**TASK BRIEF**
Reproduce precisely the lines of the listing below, starting with the line that contains "R5: 2.2k (N3, N18) -> 2.2k (DGND, N7)" and stopping after the line that contains "C3: 47uF (plus"; include nothing else.

**RECORDS FOR THIS EXERCISE**
┄┄┄┄┄┄

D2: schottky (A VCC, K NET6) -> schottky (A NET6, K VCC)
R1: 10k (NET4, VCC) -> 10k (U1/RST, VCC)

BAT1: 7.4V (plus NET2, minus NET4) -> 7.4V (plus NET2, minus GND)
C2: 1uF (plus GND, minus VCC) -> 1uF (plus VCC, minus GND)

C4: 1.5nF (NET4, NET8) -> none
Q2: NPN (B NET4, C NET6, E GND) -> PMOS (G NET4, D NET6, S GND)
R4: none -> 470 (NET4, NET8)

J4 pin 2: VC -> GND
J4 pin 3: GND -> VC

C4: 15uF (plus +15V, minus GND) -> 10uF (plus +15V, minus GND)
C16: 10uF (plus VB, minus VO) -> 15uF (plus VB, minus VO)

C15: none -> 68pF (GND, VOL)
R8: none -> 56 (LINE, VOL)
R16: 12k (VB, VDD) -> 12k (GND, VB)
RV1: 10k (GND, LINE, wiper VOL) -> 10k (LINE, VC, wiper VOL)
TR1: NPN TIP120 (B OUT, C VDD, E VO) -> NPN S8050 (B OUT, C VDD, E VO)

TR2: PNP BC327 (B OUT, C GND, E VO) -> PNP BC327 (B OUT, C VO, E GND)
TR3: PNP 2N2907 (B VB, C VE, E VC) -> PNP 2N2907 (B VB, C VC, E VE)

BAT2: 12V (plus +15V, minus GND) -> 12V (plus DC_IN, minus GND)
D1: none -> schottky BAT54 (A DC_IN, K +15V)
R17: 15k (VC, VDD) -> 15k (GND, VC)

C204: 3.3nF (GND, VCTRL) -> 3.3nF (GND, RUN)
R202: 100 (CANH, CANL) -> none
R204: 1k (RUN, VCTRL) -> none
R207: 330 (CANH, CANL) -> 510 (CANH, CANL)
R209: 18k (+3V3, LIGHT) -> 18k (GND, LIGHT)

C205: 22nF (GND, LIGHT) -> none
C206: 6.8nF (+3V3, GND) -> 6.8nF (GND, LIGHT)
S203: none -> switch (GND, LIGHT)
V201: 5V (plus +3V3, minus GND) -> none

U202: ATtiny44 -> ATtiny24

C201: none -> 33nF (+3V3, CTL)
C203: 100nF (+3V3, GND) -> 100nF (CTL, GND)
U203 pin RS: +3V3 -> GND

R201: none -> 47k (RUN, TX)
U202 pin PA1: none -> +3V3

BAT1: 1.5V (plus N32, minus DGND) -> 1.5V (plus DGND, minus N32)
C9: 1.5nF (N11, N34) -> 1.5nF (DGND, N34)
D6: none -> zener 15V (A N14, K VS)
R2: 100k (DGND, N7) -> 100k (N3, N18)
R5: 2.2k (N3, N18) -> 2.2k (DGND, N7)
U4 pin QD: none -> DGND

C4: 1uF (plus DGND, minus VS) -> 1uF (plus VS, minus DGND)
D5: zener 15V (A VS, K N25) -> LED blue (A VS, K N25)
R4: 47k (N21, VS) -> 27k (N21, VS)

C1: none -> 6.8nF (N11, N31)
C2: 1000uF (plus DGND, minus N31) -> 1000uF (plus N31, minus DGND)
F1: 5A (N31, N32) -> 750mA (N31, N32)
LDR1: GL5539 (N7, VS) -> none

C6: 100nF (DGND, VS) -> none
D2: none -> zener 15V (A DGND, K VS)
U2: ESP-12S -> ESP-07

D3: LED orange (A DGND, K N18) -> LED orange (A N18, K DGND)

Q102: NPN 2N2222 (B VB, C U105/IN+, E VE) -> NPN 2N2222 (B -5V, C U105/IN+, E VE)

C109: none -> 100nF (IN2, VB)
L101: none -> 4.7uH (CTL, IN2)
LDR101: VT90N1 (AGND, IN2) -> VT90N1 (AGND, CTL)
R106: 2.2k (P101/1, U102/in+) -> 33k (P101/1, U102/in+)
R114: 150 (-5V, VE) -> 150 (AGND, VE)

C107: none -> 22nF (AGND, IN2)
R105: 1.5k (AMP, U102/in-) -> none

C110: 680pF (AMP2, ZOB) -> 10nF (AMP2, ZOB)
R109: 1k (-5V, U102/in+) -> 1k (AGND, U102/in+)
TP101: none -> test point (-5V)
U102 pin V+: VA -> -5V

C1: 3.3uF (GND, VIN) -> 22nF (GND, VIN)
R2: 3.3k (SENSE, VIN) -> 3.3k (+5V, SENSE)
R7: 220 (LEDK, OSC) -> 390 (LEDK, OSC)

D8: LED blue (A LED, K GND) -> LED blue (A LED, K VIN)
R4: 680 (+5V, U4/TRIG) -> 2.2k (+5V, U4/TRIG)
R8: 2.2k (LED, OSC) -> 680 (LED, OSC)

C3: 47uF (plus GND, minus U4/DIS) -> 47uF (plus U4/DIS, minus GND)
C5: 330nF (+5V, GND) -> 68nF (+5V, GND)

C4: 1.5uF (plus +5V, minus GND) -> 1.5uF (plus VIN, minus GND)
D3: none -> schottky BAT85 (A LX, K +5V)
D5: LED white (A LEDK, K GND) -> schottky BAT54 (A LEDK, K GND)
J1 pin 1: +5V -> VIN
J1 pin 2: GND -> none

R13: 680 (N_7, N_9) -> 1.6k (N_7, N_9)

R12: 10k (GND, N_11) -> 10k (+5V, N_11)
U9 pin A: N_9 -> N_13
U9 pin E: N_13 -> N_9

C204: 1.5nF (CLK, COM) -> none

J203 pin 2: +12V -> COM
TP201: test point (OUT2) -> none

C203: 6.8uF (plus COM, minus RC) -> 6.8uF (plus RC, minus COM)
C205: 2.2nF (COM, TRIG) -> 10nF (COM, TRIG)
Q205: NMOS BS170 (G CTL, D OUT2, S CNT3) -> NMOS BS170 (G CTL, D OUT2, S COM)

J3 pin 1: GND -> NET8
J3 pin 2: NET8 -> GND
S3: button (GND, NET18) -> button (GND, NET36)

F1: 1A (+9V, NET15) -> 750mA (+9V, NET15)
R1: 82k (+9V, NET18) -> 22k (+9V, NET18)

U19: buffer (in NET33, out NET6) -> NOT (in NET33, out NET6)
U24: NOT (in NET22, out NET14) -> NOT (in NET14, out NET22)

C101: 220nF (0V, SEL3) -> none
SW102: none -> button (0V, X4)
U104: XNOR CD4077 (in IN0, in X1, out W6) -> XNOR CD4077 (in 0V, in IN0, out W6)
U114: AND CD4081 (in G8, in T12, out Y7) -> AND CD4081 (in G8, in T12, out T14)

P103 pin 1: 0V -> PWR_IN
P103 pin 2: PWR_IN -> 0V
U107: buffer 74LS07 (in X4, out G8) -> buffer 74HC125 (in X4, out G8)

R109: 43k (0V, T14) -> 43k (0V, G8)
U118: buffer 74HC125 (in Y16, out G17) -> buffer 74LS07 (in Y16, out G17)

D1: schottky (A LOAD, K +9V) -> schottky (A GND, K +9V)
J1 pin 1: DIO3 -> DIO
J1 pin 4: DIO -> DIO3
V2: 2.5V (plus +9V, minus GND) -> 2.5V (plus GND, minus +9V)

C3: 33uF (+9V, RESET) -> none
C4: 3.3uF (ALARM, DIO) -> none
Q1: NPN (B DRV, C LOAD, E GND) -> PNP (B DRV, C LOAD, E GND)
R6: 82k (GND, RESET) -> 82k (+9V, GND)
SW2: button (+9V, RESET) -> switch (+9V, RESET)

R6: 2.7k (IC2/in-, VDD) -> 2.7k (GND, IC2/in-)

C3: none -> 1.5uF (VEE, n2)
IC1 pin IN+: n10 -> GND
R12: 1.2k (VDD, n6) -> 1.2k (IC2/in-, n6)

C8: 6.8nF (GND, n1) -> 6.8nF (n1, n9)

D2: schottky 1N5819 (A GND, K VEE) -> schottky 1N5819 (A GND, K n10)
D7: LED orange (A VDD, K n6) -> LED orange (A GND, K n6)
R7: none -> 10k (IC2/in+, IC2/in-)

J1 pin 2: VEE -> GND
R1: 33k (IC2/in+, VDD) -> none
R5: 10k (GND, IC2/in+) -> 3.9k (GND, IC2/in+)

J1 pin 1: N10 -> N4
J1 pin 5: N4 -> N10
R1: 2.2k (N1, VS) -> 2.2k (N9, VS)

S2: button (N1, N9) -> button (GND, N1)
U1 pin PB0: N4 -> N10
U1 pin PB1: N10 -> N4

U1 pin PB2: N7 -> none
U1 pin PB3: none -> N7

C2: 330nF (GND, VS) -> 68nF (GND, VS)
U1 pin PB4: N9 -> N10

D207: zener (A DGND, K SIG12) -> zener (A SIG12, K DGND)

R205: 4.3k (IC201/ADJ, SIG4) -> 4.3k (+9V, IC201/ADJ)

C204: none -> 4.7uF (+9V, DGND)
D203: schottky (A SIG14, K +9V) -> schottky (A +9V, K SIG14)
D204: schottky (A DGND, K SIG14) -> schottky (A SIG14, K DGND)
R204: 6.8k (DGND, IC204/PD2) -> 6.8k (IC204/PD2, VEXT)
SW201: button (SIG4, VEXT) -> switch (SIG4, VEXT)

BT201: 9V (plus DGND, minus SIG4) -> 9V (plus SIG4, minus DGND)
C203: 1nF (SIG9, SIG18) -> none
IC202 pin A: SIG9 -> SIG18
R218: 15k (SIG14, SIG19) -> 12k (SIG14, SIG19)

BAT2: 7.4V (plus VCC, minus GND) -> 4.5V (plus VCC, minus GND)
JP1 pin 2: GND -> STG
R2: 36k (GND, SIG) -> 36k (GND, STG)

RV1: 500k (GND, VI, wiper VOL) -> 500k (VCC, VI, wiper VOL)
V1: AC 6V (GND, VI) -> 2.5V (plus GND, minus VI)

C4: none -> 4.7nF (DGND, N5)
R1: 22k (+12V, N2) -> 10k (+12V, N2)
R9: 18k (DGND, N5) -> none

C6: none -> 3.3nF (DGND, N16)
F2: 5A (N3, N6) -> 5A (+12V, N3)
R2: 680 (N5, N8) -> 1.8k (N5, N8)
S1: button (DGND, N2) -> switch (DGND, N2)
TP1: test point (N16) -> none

┄┄┄┄┄┄

**EXERCISE RESULT**
R5: 2.2k (N3, N18) -> 2.2k (DGND, N7)
U4 pin QD: none -> DGND

C4: 1uF (plus DGND, minus VS) -> 1uF (plus VS, minus DGND)
D5: zener 15V (A VS, K N25) -> LED blue (A VS, K N25)
R4: 47k (N21, VS) -> 27k (N21, VS)

C1: none -> 6.8nF (N11, N31)
C2: 1000uF (plus DGND, minus N31) -> 1000uF (plus N31, minus DGND)
F1: 5A (N31, N32) -> 750mA (N31, N32)
LDR1: GL5539 (N7, VS) -> none

C6: 100nF (DGND, VS) -> none
D2: none -> zener 15V (A DGND, K VS)
U2: ESP-12S -> ESP-07

D3: LED orange (A DGND, K N18) -> LED orange (A N18, K DGND)

Q102: NPN 2N2222 (B VB, C U105/IN+, E VE) -> NPN 2N2222 (B -5V, C U105/IN+, E VE)

C109: none -> 100nF (IN2, VB)
L101: none -> 4.7uH (CTL, IN2)
LDR101: VT90N1 (AGND, IN2) -> VT90N1 (AGND, CTL)
R106: 2.2k (P101/1, U102/in+) -> 33k (P101/1, U102/in+)
R114: 150 (-5V, VE) -> 150 (AGND, VE)

C107: none -> 22nF (AGND, IN2)
R105: 1.5k (AMP, U102/in-) -> none

C110: 680pF (AMP2, ZOB) -> 10nF (AMP2, ZOB)
R109: 1k (-5V, U102/in+) -> 1k (AGND, U102/in+)
TP101: none -> test point (-5V)
U102 pin V+: VA -> -5V

C1: 3.3uF (GND, VIN) -> 22nF (GND, VIN)
R2: 3.3k (SENSE, VIN) -> 3.3k (+5V, SENSE)
R7: 220 (LEDK, OSC) -> 390 (LEDK, OSC)

D8: LED blue (A LED, K GND) -> LED blue (A LED, K VIN)
R4: 680 (+5V, U4/TRIG) -> 2.2k (+5V, U4/TRIG)
R8: 2.2k (LED, OSC) -> 680 (LED, OSC)

C3: 47uF (plus GND, minus U4/DIS) -> 47uF (plus U4/DIS, minus GND)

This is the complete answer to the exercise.